Write out exactly the lines below that run from the one containing "(247, 619) = (63, 300): red" through the one containing "camera: 75 degrees right, 0 degrees up", both included, with no other lines.

(Data extracted from a collection)
***

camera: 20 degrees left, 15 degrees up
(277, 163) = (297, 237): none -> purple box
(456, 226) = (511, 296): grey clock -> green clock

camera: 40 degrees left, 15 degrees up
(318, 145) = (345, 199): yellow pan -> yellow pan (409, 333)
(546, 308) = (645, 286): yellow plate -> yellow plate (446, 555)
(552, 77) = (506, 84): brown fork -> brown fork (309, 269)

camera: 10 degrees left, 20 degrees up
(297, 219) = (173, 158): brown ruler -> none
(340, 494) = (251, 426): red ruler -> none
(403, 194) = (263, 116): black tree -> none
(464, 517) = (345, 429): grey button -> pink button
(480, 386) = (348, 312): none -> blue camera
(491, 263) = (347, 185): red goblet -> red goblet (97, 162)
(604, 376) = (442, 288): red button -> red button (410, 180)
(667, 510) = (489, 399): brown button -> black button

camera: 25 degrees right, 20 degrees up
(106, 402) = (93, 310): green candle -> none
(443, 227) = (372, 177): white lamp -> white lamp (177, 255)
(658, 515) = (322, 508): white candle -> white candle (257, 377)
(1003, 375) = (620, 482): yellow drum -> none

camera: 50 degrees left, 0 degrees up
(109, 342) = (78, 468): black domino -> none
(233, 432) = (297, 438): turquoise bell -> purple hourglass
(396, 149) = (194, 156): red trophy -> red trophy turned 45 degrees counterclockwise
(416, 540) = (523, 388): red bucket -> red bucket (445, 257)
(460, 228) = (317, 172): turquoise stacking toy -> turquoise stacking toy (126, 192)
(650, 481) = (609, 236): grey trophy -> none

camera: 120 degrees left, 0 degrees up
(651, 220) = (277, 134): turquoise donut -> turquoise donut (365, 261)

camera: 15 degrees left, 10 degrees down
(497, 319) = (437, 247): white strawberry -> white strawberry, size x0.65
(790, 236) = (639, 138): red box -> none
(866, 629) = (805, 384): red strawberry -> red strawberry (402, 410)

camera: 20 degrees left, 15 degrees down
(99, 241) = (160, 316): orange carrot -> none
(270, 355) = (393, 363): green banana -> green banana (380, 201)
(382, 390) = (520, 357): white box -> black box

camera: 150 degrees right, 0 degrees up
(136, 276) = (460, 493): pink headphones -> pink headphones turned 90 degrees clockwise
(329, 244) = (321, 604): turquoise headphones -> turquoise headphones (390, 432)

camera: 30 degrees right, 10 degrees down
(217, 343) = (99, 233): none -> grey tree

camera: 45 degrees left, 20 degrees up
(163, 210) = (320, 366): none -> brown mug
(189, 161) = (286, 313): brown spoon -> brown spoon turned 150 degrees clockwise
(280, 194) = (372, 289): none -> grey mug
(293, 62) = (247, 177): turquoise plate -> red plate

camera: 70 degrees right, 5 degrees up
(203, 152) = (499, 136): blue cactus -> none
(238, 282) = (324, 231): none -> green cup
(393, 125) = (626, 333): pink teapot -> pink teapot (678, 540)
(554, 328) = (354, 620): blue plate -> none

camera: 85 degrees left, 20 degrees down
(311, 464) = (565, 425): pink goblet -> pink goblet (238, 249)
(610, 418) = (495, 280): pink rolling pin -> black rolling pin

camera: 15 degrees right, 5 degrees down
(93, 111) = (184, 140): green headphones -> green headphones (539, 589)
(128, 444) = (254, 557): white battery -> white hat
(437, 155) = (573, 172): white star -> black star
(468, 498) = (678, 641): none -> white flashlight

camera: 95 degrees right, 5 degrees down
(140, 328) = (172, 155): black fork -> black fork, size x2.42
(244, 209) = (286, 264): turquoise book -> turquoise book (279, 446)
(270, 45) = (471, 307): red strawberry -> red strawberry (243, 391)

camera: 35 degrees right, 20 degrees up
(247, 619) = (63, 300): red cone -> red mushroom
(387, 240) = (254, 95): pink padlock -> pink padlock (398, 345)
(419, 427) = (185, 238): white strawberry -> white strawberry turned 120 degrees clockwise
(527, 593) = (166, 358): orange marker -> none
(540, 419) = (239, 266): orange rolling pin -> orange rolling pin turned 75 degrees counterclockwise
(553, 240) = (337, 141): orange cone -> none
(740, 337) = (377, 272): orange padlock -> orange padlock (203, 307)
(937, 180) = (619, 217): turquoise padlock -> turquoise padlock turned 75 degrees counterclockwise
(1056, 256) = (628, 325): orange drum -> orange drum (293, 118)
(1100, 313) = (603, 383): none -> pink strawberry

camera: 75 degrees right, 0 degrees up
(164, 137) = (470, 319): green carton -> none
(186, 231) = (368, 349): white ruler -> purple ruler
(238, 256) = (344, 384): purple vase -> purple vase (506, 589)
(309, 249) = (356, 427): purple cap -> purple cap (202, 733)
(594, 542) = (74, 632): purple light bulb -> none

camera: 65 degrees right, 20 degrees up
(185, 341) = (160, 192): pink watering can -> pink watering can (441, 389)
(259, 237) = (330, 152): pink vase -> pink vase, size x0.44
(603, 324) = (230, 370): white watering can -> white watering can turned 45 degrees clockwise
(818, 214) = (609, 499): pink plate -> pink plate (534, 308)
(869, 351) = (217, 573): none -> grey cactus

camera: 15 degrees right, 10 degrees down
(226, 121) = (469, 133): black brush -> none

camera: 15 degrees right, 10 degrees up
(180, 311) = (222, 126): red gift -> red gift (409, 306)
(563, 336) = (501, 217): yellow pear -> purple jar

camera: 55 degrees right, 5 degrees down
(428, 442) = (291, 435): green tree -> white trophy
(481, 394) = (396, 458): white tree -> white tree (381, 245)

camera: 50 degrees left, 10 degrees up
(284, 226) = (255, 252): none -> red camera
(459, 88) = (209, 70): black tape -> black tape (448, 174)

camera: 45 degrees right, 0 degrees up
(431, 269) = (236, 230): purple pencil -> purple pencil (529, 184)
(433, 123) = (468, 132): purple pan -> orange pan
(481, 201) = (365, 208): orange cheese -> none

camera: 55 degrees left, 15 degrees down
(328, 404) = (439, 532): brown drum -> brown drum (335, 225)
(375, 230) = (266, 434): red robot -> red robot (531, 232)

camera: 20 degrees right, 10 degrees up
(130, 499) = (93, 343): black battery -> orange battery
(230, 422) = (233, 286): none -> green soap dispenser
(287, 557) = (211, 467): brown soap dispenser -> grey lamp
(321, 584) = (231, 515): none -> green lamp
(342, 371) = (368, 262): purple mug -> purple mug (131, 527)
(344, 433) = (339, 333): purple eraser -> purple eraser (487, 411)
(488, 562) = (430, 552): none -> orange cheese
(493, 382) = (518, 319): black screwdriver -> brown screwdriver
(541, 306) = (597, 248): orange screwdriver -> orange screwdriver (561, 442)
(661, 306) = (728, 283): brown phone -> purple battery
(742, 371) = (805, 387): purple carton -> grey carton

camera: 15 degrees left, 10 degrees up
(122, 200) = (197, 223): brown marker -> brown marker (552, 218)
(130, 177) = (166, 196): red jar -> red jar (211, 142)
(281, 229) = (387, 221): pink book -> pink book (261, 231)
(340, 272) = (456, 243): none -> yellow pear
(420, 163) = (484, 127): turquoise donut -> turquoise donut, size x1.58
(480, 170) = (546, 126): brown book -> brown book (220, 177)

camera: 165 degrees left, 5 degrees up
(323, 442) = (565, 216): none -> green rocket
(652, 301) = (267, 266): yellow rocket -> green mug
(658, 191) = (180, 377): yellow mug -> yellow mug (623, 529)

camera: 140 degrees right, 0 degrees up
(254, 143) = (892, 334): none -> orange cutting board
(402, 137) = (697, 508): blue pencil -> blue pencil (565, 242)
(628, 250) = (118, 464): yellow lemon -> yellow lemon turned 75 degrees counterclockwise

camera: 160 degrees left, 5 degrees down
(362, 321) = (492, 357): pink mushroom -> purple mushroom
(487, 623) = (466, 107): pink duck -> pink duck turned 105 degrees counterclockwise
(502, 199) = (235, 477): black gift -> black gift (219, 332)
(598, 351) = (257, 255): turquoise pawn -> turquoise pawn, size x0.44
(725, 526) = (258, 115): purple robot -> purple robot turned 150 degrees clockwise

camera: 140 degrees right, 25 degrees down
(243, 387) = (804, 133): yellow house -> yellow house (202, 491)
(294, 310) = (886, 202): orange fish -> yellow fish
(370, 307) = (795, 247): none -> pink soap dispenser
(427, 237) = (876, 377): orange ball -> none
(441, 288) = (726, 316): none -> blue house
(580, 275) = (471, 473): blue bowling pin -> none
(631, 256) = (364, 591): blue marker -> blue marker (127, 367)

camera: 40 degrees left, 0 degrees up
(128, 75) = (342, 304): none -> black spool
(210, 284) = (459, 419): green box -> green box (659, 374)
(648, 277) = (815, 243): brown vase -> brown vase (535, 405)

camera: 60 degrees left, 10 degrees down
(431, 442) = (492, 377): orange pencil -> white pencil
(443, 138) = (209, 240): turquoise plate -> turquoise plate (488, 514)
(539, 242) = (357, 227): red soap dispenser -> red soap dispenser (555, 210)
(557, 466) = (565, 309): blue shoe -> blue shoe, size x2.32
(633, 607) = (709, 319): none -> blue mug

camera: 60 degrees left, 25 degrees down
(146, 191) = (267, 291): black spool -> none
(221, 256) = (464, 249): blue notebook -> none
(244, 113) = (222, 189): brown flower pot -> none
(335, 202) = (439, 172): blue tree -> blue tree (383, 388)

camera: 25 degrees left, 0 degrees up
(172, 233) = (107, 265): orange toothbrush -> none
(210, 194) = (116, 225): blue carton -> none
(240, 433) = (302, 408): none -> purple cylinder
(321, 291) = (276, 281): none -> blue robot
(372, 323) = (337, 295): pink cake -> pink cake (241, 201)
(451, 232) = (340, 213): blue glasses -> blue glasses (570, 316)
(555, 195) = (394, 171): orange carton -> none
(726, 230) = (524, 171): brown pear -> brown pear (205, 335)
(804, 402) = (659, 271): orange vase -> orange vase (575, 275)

***

* _Reply_:
(247, 619) = (63, 300): red cone -> red mushroom
(387, 240) = (254, 95): pink padlock -> pink padlock (398, 345)
(419, 427) = (185, 238): white strawberry -> white strawberry turned 120 degrees clockwise
(527, 593) = (166, 358): orange marker -> none
(540, 419) = (239, 266): orange rolling pin -> orange rolling pin turned 75 degrees counterclockwise
(553, 240) = (337, 141): orange cone -> none
(740, 337) = (377, 272): orange padlock -> orange padlock (203, 307)
(937, 180) = (619, 217): turquoise padlock -> turquoise padlock turned 75 degrees counterclockwise
(1056, 256) = (628, 325): orange drum -> orange drum (293, 118)
(1100, 313) = (603, 383): none -> pink strawberry

camera: 75 degrees right, 0 degrees up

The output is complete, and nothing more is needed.